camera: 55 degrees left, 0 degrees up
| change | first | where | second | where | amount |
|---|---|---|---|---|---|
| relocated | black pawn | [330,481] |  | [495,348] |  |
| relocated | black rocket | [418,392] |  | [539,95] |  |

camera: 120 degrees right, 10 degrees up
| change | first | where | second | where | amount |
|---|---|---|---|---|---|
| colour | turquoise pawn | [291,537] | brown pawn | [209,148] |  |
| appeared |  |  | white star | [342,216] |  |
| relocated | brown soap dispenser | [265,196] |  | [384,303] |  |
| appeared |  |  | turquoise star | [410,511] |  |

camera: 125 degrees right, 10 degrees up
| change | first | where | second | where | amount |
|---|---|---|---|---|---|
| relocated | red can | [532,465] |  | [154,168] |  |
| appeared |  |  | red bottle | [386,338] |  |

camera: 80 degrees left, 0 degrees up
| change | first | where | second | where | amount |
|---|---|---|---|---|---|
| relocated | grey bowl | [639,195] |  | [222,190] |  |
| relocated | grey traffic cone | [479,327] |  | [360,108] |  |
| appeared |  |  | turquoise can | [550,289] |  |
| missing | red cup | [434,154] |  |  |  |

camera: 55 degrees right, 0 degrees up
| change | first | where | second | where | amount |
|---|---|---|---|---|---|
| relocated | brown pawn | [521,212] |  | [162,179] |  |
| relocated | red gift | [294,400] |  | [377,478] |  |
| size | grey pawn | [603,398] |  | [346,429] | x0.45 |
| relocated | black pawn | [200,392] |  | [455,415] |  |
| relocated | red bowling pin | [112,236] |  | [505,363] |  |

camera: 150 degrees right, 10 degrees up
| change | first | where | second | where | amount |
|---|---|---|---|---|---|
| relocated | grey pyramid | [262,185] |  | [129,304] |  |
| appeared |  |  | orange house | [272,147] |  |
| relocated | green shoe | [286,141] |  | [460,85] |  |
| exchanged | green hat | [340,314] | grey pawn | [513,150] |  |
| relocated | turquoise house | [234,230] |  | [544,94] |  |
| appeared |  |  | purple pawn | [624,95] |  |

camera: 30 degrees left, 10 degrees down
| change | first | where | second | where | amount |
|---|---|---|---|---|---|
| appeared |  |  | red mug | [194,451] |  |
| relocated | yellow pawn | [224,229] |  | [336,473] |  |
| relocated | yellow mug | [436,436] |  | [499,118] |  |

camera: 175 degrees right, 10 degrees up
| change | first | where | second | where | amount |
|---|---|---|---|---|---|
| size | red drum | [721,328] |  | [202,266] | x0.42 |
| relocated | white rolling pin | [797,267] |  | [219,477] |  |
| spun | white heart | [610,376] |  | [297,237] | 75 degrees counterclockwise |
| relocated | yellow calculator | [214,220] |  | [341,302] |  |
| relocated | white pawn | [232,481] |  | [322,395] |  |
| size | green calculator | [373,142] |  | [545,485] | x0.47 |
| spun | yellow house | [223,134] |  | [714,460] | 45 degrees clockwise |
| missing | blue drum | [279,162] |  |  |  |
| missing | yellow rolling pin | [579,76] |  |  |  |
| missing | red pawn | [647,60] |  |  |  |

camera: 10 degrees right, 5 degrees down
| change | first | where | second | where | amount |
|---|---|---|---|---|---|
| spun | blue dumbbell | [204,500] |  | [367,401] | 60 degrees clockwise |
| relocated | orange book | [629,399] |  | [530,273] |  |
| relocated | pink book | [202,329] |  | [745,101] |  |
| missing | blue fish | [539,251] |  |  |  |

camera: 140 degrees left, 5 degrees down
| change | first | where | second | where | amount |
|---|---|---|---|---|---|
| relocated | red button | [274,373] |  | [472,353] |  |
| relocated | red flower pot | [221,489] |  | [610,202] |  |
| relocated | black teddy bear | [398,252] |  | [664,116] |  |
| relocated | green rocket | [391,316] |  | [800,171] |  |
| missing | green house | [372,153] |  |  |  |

========

*Assigned task*. In this exercise, reproduce the material word for word, in full.

*Your solution*.
camera: 55 degrees left, 0 degrees up
| change | first | where | second | where | amount |
|---|---|---|---|---|---|
| relocated | black pawn | [330,481] |  | [495,348] |  |
| relocated | black rocket | [418,392] |  | [539,95] |  |

camera: 120 degrees right, 10 degrees up
| change | first | where | second | where | amount |
|---|---|---|---|---|---|
| colour | turquoise pawn | [291,537] | brown pawn | [209,148] |  |
| appeared |  |  | white star | [342,216] |  |
| relocated | brown soap dispenser | [265,196] |  | [384,303] |  |
| appeared |  |  | turquoise star | [410,511] |  |

camera: 125 degrees right, 10 degrees up
| change | first | where | second | where | amount |
|---|---|---|---|---|---|
| relocated | red can | [532,465] |  | [154,168] |  |
| appeared |  |  | red bottle | [386,338] |  |

camera: 80 degrees left, 0 degrees up
| change | first | where | second | where | amount |
|---|---|---|---|---|---|
| relocated | grey bowl | [639,195] |  | [222,190] |  |
| relocated | grey traffic cone | [479,327] |  | [360,108] |  |
| appeared |  |  | turquoise can | [550,289] |  |
| missing | red cup | [434,154] |  |  |  |

camera: 55 degrees right, 0 degrees up
| change | first | where | second | where | amount |
|---|---|---|---|---|---|
| relocated | brown pawn | [521,212] |  | [162,179] |  |
| relocated | red gift | [294,400] |  | [377,478] |  |
| size | grey pawn | [603,398] |  | [346,429] | x0.45 |
| relocated | black pawn | [200,392] |  | [455,415] |  |
| relocated | red bowling pin | [112,236] |  | [505,363] |  |

camera: 150 degrees right, 10 degrees up
| change | first | where | second | where | amount |
|---|---|---|---|---|---|
| relocated | grey pyramid | [262,185] |  | [129,304] |  |
| appeared |  |  | orange house | [272,147] |  |
| relocated | green shoe | [286,141] |  | [460,85] |  |
| exchanged | green hat | [340,314] | grey pawn | [513,150] |  |
| relocated | turquoise house | [234,230] |  | [544,94] |  |
| appeared |  |  | purple pawn | [624,95] |  |

camera: 30 degrees left, 10 degrees down
| change | first | where | second | where | amount |
|---|---|---|---|---|---|
| appeared |  |  | red mug | [194,451] |  |
| relocated | yellow pawn | [224,229] |  | [336,473] |  |
| relocated | yellow mug | [436,436] |  | [499,118] |  |

camera: 175 degrees right, 10 degrees up
| change | first | where | second | where | amount |
|---|---|---|---|---|---|
| size | red drum | [721,328] |  | [202,266] | x0.42 |
| relocated | white rolling pin | [797,267] |  | [219,477] |  |
| spun | white heart | [610,376] |  | [297,237] | 75 degrees counterclockwise |
| relocated | yellow calculator | [214,220] |  | [341,302] |  |
| relocated | white pawn | [232,481] |  | [322,395] |  |
| size | green calculator | [373,142] |  | [545,485] | x0.47 |
| spun | yellow house | [223,134] |  | [714,460] | 45 degrees clockwise |
| missing | blue drum | [279,162] |  |  |  |
| missing | yellow rolling pin | [579,76] |  |  |  |
| missing | red pawn | [647,60] |  |  |  |

camera: 10 degrees right, 5 degrees down
| change | first | where | second | where | amount |
|---|---|---|---|---|---|
| spun | blue dumbbell | [204,500] |  | [367,401] | 60 degrees clockwise |
| relocated | orange book | [629,399] |  | [530,273] |  |
| relocated | pink book | [202,329] |  | [745,101] |  |
| missing | blue fish | [539,251] |  |  |  |

camera: 140 degrees left, 5 degrees down
| change | first | where | second | where | amount |
|---|---|---|---|---|---|
| relocated | red button | [274,373] |  | [472,353] |  |
| relocated | red flower pot | [221,489] |  | [610,202] |  |
| relocated | black teddy bear | [398,252] |  | [664,116] |  |
| relocated | green rocket | [391,316] |  | [800,171] |  |
| missing | green house | [372,153] |  |  |  |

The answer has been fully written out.